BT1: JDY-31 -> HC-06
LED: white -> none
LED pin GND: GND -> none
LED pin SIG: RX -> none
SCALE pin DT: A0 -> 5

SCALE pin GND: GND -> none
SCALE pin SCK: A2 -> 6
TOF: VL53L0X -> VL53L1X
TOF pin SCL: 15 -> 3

---

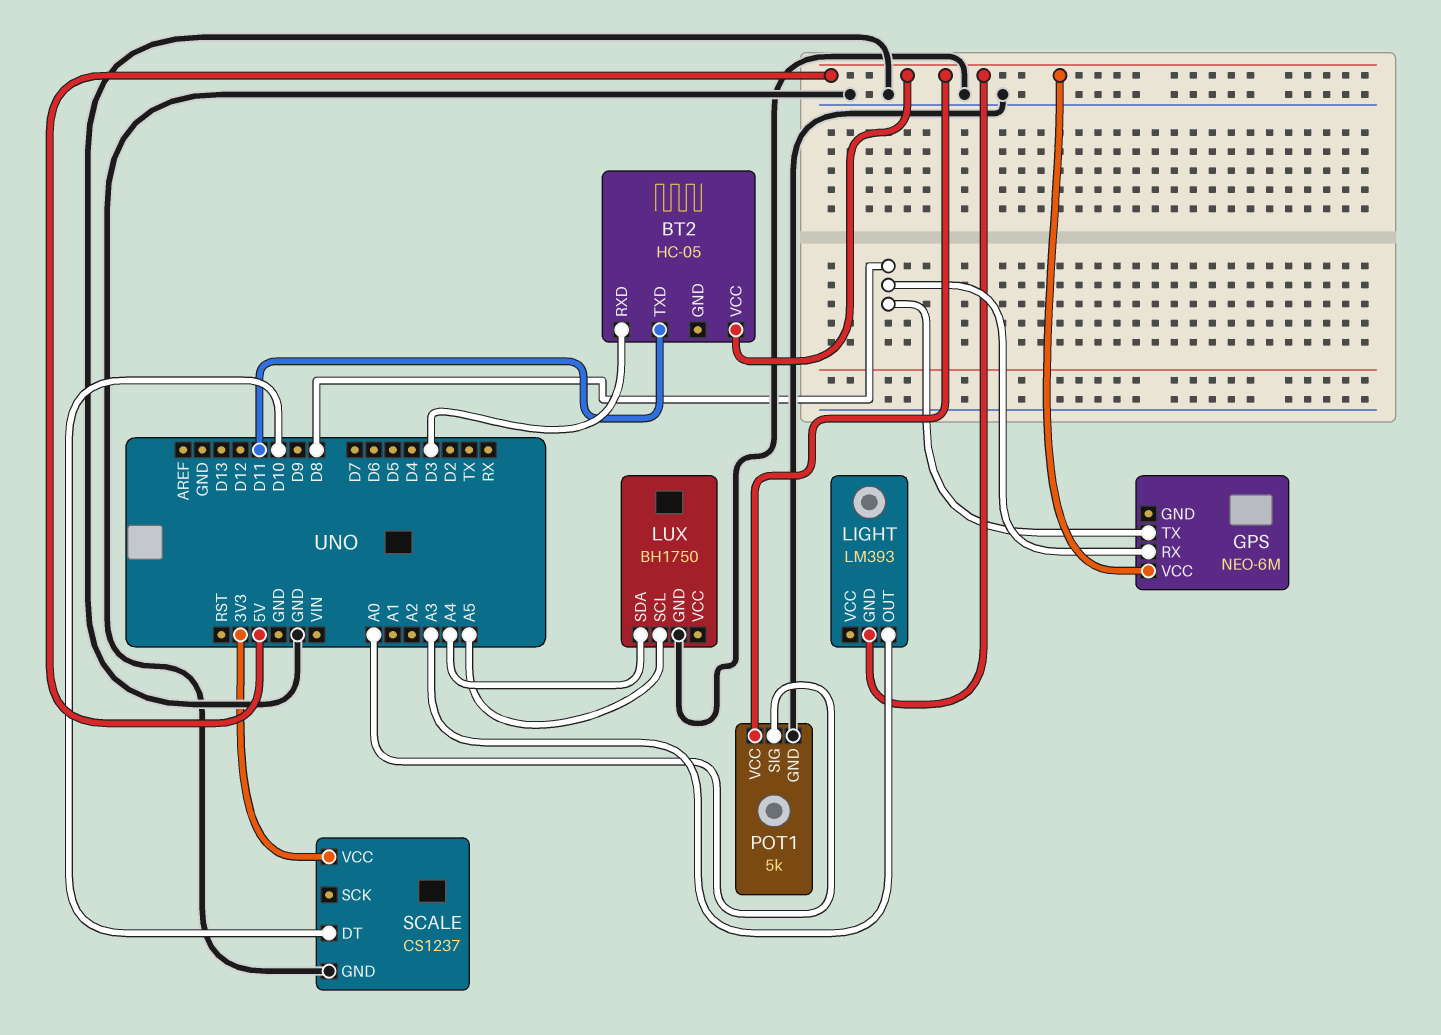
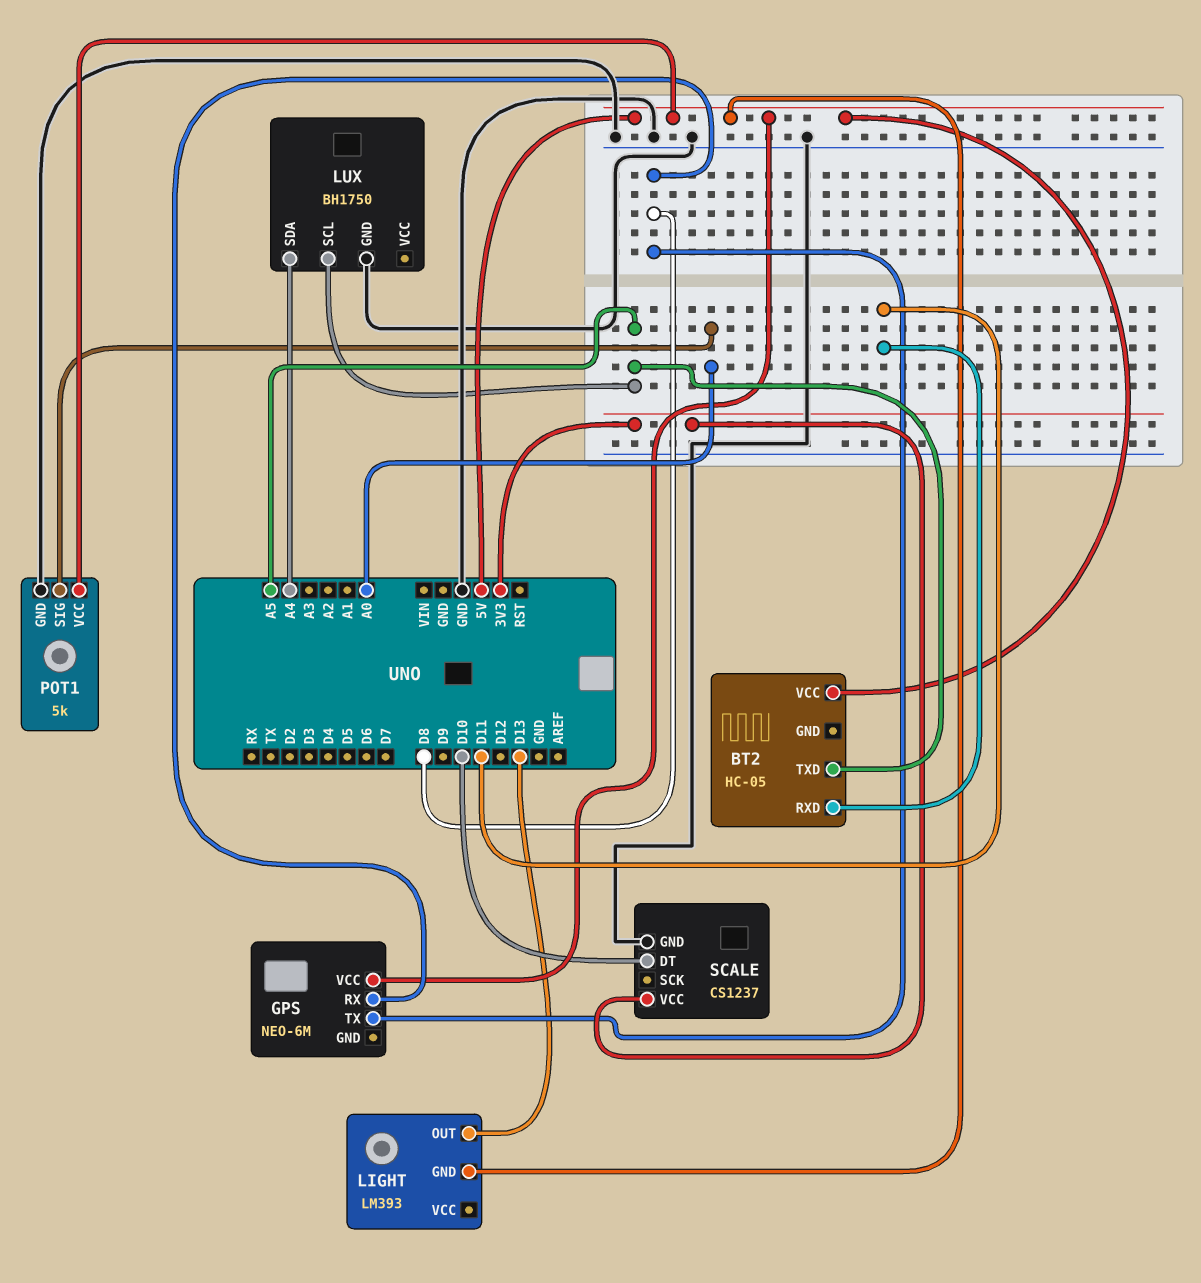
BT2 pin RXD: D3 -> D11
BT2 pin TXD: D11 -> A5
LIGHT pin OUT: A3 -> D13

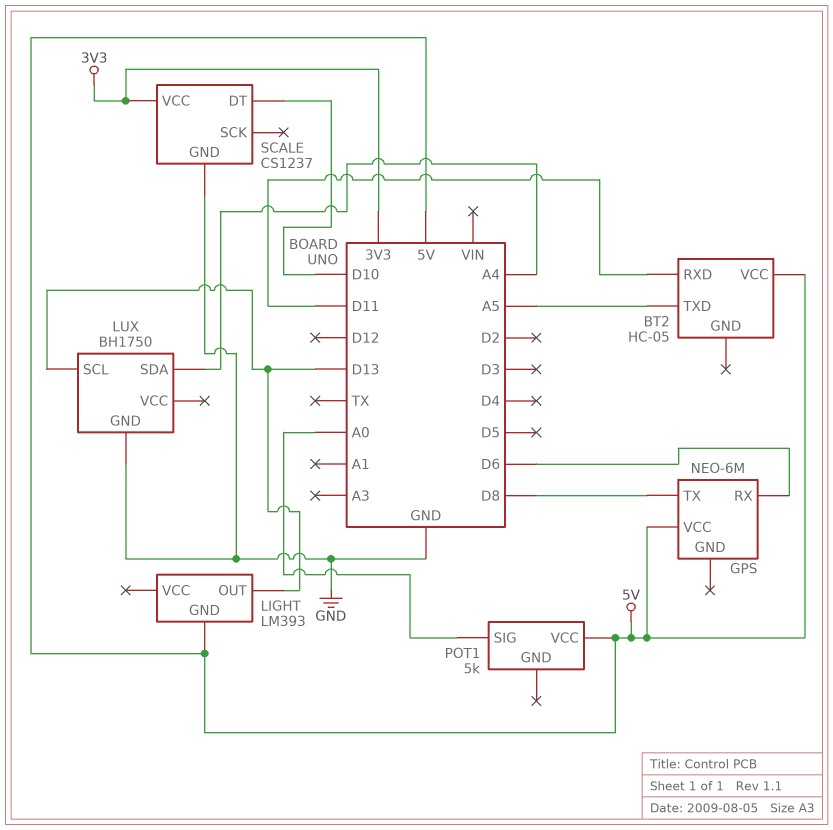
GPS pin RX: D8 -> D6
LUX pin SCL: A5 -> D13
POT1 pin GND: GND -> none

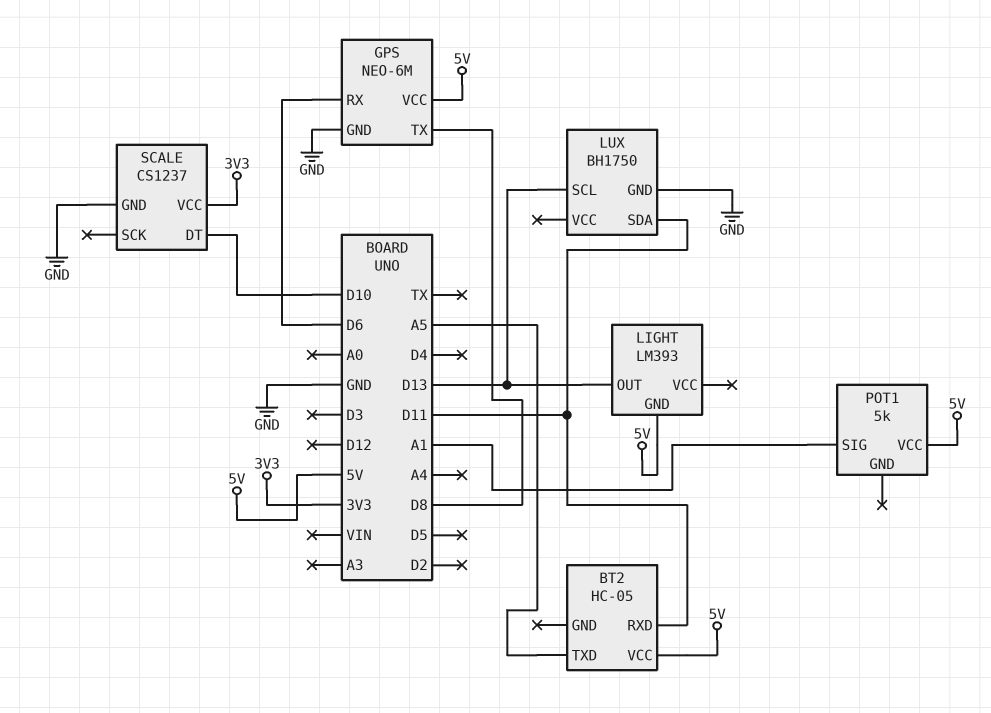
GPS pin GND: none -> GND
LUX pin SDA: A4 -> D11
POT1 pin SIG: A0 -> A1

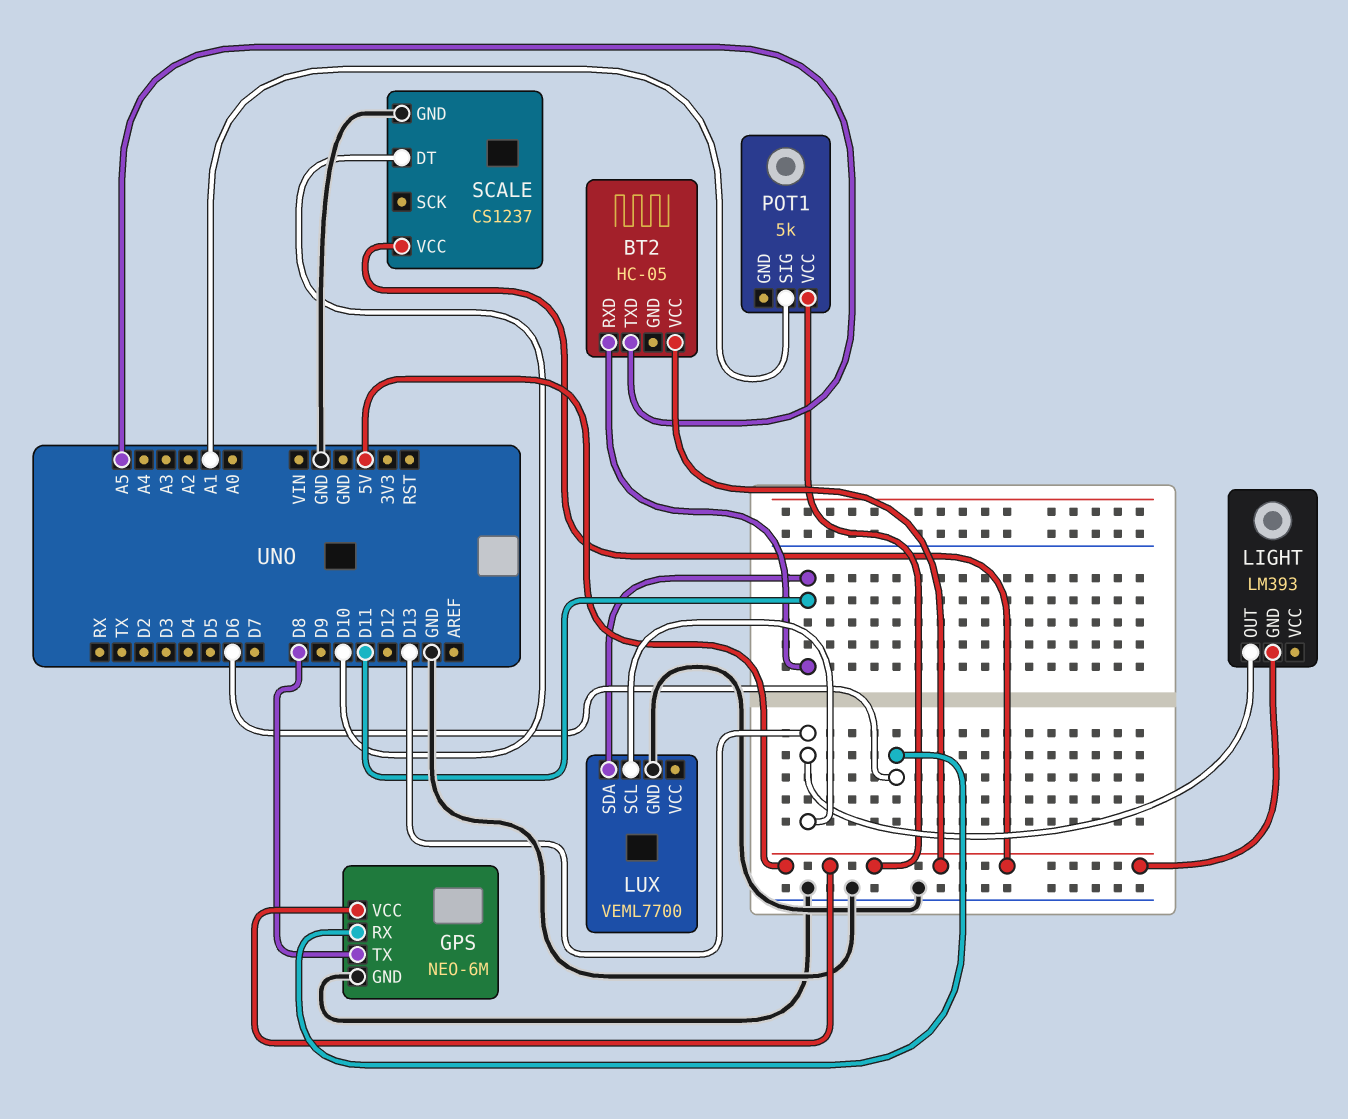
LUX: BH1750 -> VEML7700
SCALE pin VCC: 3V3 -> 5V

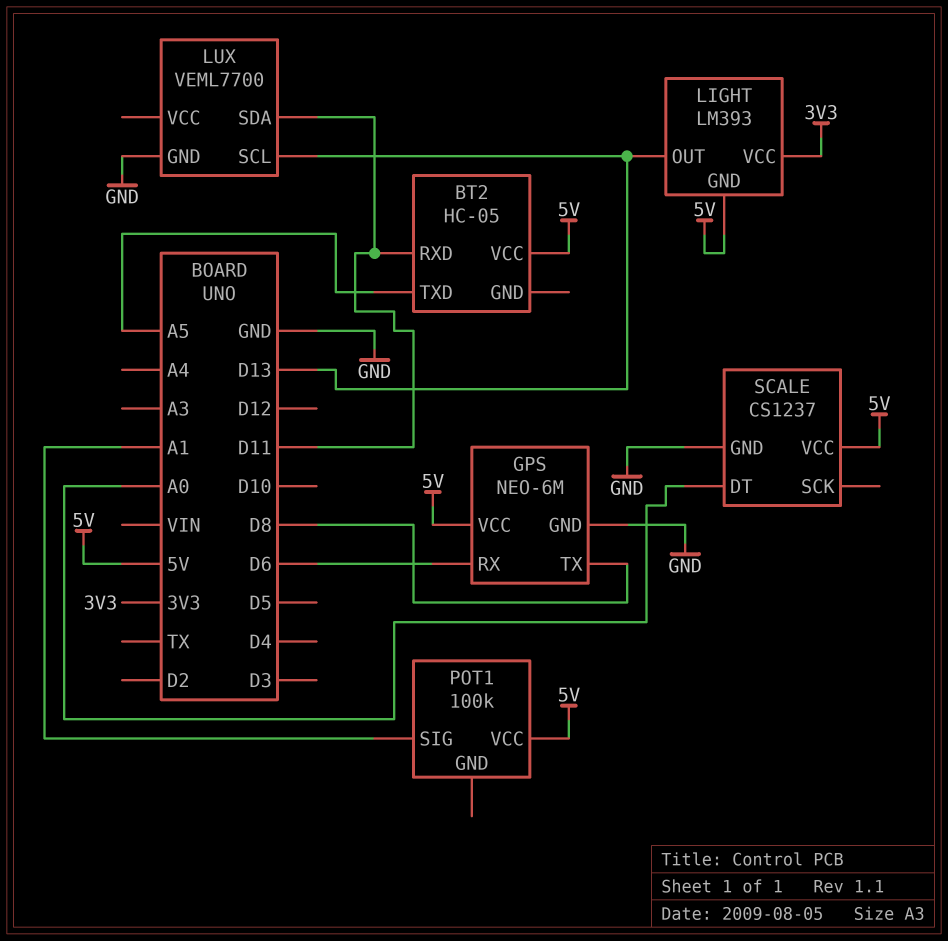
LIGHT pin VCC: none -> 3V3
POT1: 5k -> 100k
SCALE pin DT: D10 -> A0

What is being asked.
Set down again, word for word, every line from the one with "LIGHT pin OUT: A3 -> D13" to the one with "SCALE pin DT: D10 -> A0" in the entries above, and omit the pictures.

Answer section.
LIGHT pin OUT: A3 -> D13

GPS pin RX: D8 -> D6
LUX pin SCL: A5 -> D13
POT1 pin GND: GND -> none

GPS pin GND: none -> GND
LUX pin SDA: A4 -> D11
POT1 pin SIG: A0 -> A1

LUX: BH1750 -> VEML7700
SCALE pin VCC: 3V3 -> 5V

LIGHT pin VCC: none -> 3V3
POT1: 5k -> 100k
SCALE pin DT: D10 -> A0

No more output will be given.